*** Available records Section Begins ***
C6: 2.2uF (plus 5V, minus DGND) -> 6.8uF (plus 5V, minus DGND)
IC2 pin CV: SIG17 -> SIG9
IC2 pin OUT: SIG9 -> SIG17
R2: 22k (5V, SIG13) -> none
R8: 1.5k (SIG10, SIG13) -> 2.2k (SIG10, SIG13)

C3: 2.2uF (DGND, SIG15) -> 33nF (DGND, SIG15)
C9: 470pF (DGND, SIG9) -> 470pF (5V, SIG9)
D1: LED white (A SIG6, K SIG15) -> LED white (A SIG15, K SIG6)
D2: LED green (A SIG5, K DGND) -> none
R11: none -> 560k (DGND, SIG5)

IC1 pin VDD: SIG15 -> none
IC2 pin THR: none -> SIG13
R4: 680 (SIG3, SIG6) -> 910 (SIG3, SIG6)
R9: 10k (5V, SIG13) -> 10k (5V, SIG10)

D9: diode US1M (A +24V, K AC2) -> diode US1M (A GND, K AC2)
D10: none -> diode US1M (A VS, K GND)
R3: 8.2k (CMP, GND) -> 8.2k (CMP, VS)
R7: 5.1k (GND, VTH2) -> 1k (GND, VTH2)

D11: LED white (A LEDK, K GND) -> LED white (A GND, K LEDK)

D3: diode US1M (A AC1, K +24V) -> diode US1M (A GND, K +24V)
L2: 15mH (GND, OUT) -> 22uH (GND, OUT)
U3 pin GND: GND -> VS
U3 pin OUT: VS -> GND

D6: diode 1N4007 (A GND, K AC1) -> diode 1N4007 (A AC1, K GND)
*** Available records Section Ends ***
#### [Task goal]
Whatever lines appear above, reproduce every one of them exactly.

#### [Solution]
C6: 2.2uF (plus 5V, minus DGND) -> 6.8uF (plus 5V, minus DGND)
IC2 pin CV: SIG17 -> SIG9
IC2 pin OUT: SIG9 -> SIG17
R2: 22k (5V, SIG13) -> none
R8: 1.5k (SIG10, SIG13) -> 2.2k (SIG10, SIG13)

C3: 2.2uF (DGND, SIG15) -> 33nF (DGND, SIG15)
C9: 470pF (DGND, SIG9) -> 470pF (5V, SIG9)
D1: LED white (A SIG6, K SIG15) -> LED white (A SIG15, K SIG6)
D2: LED green (A SIG5, K DGND) -> none
R11: none -> 560k (DGND, SIG5)

IC1 pin VDD: SIG15 -> none
IC2 pin THR: none -> SIG13
R4: 680 (SIG3, SIG6) -> 910 (SIG3, SIG6)
R9: 10k (5V, SIG13) -> 10k (5V, SIG10)

D9: diode US1M (A +24V, K AC2) -> diode US1M (A GND, K AC2)
D10: none -> diode US1M (A VS, K GND)
R3: 8.2k (CMP, GND) -> 8.2k (CMP, VS)
R7: 5.1k (GND, VTH2) -> 1k (GND, VTH2)

D11: LED white (A LEDK, K GND) -> LED white (A GND, K LEDK)

D3: diode US1M (A AC1, K +24V) -> diode US1M (A GND, K +24V)
L2: 15mH (GND, OUT) -> 22uH (GND, OUT)
U3 pin GND: GND -> VS
U3 pin OUT: VS -> GND

D6: diode 1N4007 (A GND, K AC1) -> diode 1N4007 (A AC1, K GND)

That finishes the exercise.